Scene images with change listings:

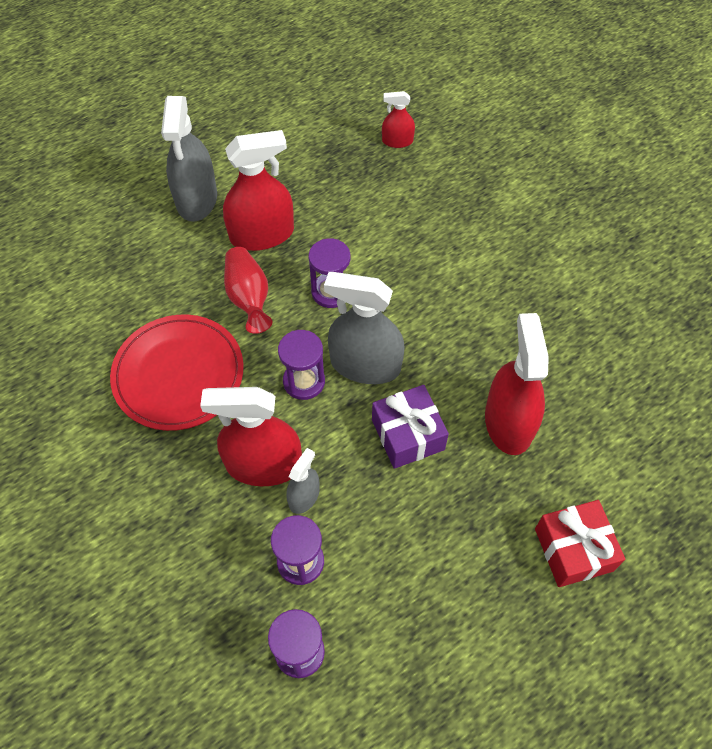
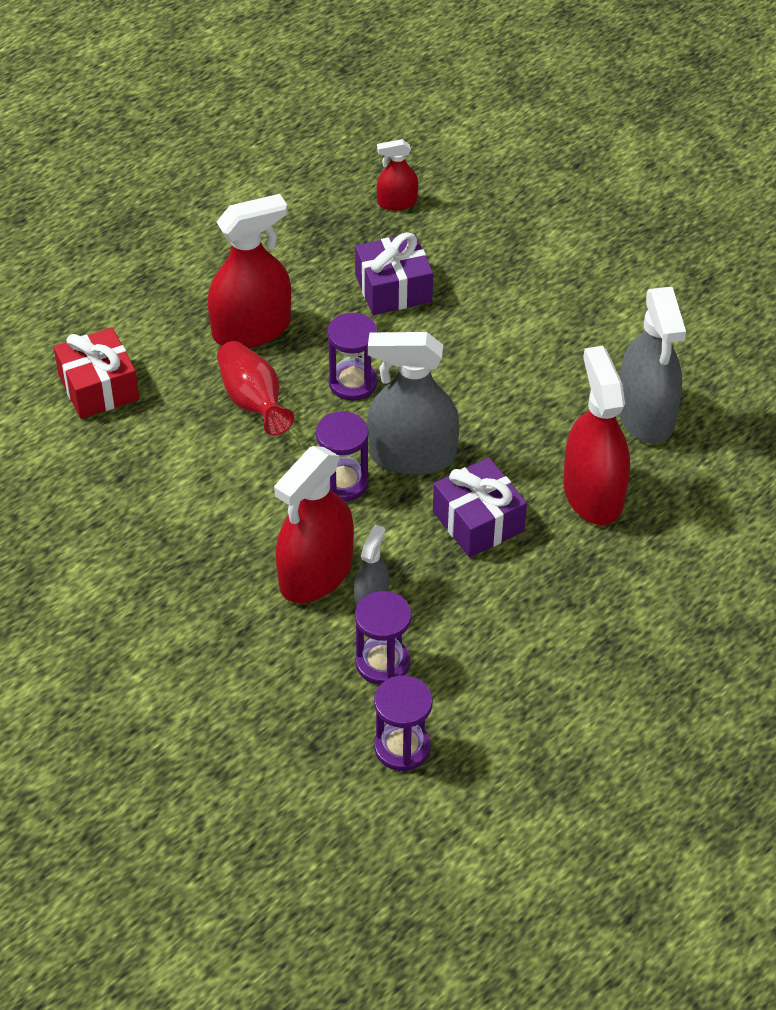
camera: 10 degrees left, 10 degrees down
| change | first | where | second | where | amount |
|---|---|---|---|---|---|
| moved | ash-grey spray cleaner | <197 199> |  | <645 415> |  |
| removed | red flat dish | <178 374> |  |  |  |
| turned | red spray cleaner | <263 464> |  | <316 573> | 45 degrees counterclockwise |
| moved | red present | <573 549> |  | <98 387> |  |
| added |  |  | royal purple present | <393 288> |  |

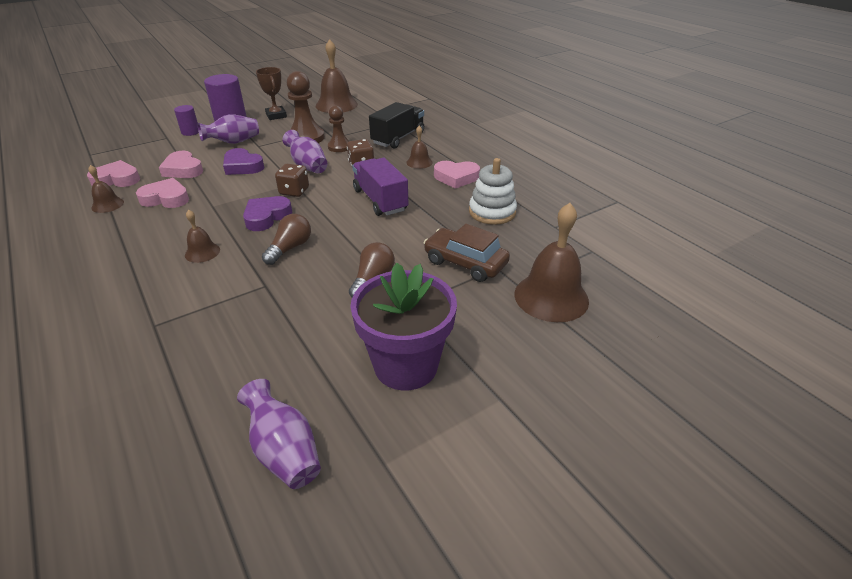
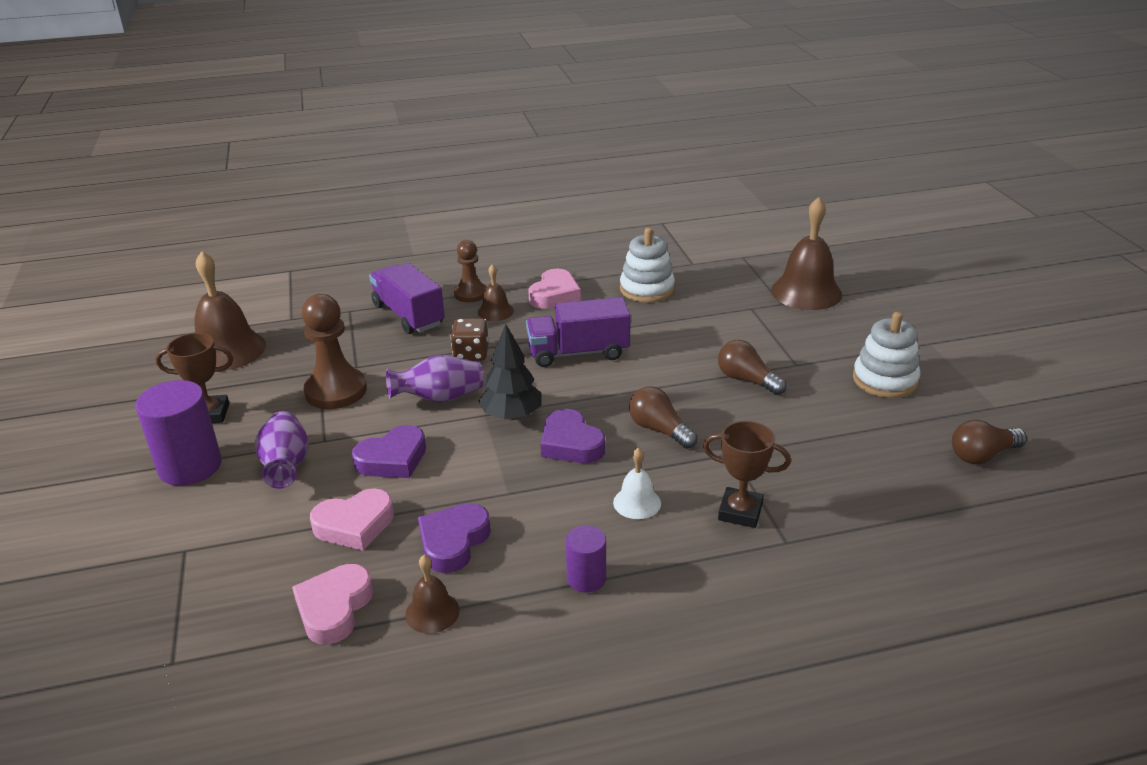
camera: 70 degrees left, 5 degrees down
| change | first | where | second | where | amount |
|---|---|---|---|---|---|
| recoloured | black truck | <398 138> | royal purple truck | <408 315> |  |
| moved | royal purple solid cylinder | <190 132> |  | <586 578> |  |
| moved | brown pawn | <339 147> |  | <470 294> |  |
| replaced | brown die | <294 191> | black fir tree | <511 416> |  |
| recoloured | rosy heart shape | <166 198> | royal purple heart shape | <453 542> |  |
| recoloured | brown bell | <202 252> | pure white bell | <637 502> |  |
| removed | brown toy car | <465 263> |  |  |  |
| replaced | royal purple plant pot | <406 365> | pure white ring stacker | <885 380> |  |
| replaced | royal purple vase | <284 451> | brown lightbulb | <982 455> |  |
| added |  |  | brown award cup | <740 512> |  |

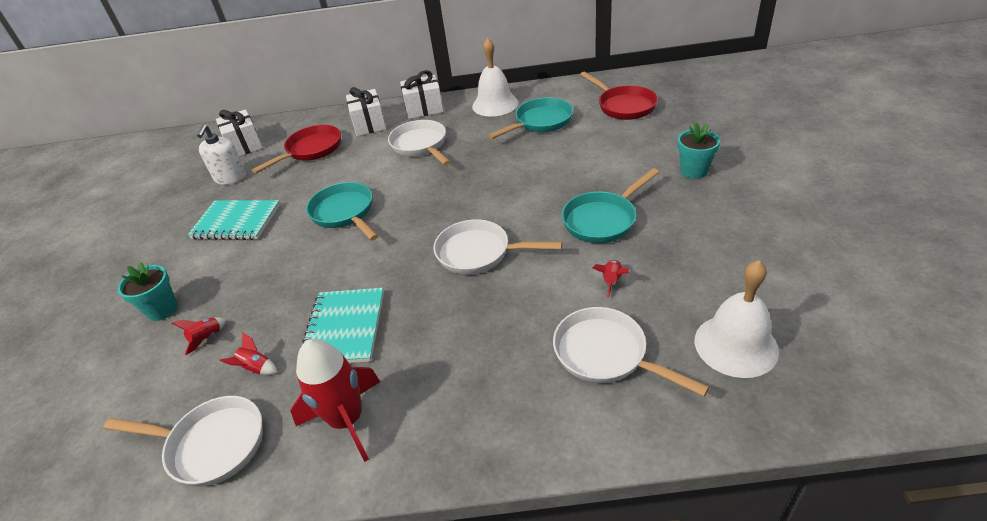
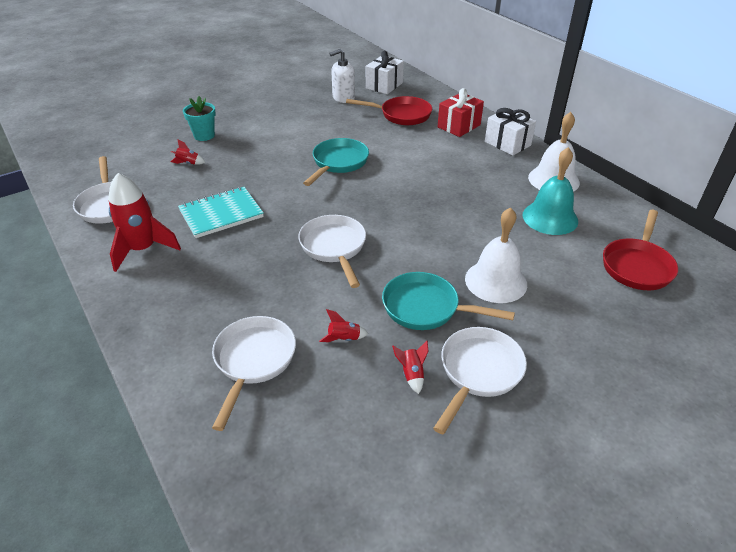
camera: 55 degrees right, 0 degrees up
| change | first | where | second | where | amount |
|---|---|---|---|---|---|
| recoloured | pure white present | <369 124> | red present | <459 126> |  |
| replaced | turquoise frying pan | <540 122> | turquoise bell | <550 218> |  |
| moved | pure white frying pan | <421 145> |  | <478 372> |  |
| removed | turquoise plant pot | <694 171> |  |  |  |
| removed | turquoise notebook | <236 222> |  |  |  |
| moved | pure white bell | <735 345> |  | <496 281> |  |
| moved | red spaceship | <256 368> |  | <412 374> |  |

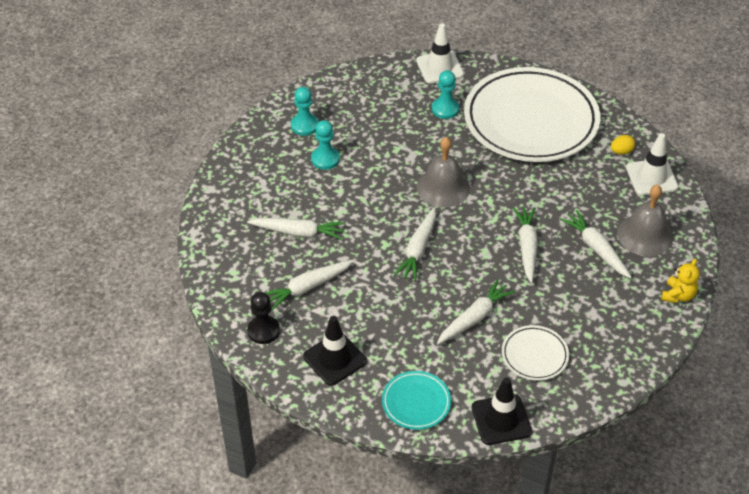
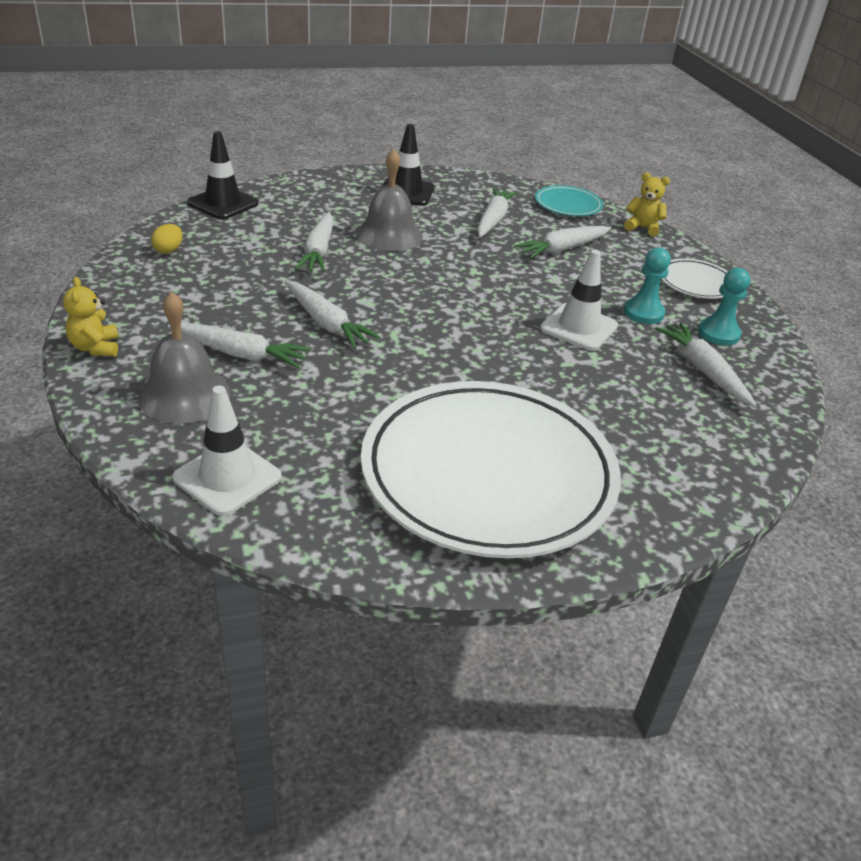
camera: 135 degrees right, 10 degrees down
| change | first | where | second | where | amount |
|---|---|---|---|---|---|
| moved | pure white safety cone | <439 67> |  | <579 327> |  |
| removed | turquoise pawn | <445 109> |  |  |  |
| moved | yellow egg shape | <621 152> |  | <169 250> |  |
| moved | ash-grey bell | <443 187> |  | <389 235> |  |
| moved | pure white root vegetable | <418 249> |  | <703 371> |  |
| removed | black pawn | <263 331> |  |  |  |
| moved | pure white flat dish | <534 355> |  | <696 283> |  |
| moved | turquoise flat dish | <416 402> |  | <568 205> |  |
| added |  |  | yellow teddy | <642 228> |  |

__What you should do__: Repeat, word for word, each of the records, omitting any image they hold.

__Problem solution__:
camera: 10 degrees left, 10 degrees down
| change | first | where | second | where | amount |
|---|---|---|---|---|---|
| moved | ash-grey spray cleaner | <197 199> |  | <645 415> |  |
| removed | red flat dish | <178 374> |  |  |  |
| turned | red spray cleaner | <263 464> |  | <316 573> | 45 degrees counterclockwise |
| moved | red present | <573 549> |  | <98 387> |  |
| added |  |  | royal purple present | <393 288> |  |

camera: 70 degrees left, 5 degrees down
| change | first | where | second | where | amount |
|---|---|---|---|---|---|
| recoloured | black truck | <398 138> | royal purple truck | <408 315> |  |
| moved | royal purple solid cylinder | <190 132> |  | <586 578> |  |
| moved | brown pawn | <339 147> |  | <470 294> |  |
| replaced | brown die | <294 191> | black fir tree | <511 416> |  |
| recoloured | rosy heart shape | <166 198> | royal purple heart shape | <453 542> |  |
| recoloured | brown bell | <202 252> | pure white bell | <637 502> |  |
| removed | brown toy car | <465 263> |  |  |  |
| replaced | royal purple plant pot | <406 365> | pure white ring stacker | <885 380> |  |
| replaced | royal purple vase | <284 451> | brown lightbulb | <982 455> |  |
| added |  |  | brown award cup | <740 512> |  |

camera: 55 degrees right, 0 degrees up
| change | first | where | second | where | amount |
|---|---|---|---|---|---|
| recoloured | pure white present | <369 124> | red present | <459 126> |  |
| replaced | turquoise frying pan | <540 122> | turquoise bell | <550 218> |  |
| moved | pure white frying pan | <421 145> |  | <478 372> |  |
| removed | turquoise plant pot | <694 171> |  |  |  |
| removed | turquoise notebook | <236 222> |  |  |  |
| moved | pure white bell | <735 345> |  | <496 281> |  |
| moved | red spaceship | <256 368> |  | <412 374> |  |

camera: 135 degrees right, 10 degrees down
| change | first | where | second | where | amount |
|---|---|---|---|---|---|
| moved | pure white safety cone | <439 67> |  | <579 327> |  |
| removed | turquoise pawn | <445 109> |  |  |  |
| moved | yellow egg shape | <621 152> |  | <169 250> |  |
| moved | ash-grey bell | <443 187> |  | <389 235> |  |
| moved | pure white root vegetable | <418 249> |  | <703 371> |  |
| removed | black pawn | <263 331> |  |  |  |
| moved | pure white flat dish | <534 355> |  | <696 283> |  |
| moved | turquoise flat dish | <416 402> |  | <568 205> |  |
| added |  |  | yellow teddy | <642 228> |  |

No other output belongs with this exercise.